Exact copies of all the entries are required, and no pictures should appear in them.

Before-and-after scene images
/---

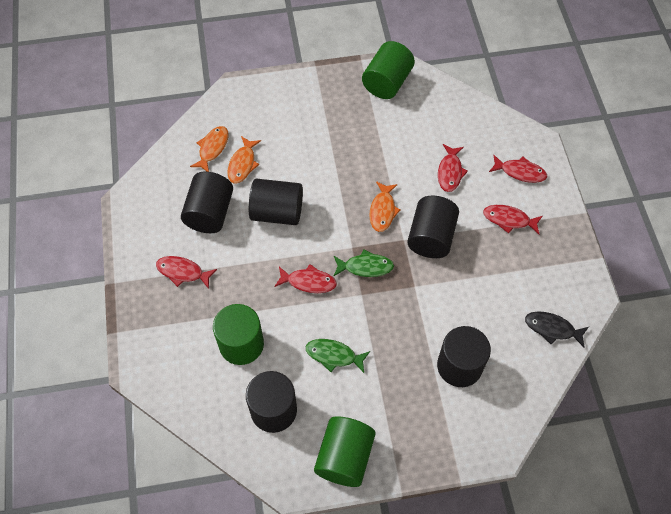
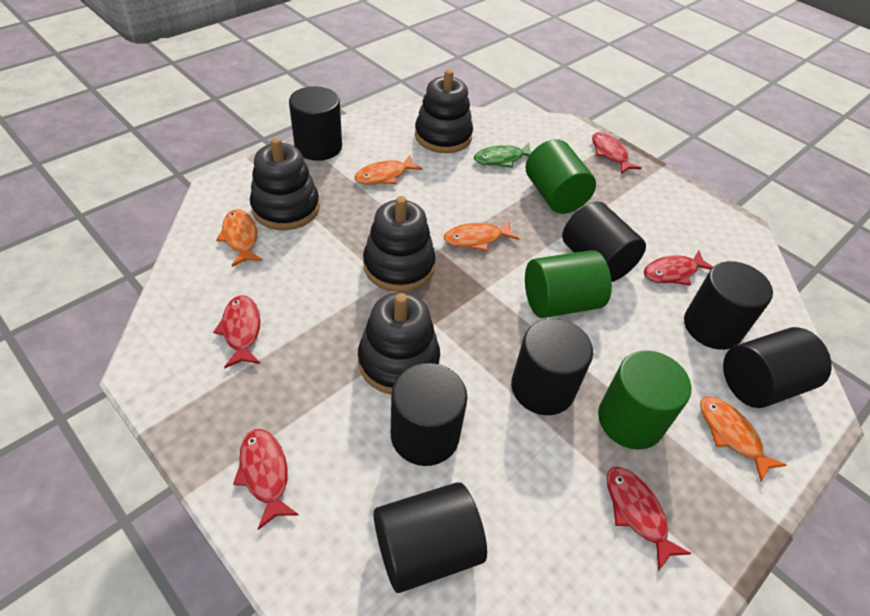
black cylinder: 5 -> 7
black fish: 1 -> 0
black stacking toy: 0 -> 4
green fish: 2 -> 1
orange fish: 3 -> 4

\---

*Final answer*:
black cylinder: 5 -> 7
black fish: 1 -> 0
black stacking toy: 0 -> 4
green fish: 2 -> 1
orange fish: 3 -> 4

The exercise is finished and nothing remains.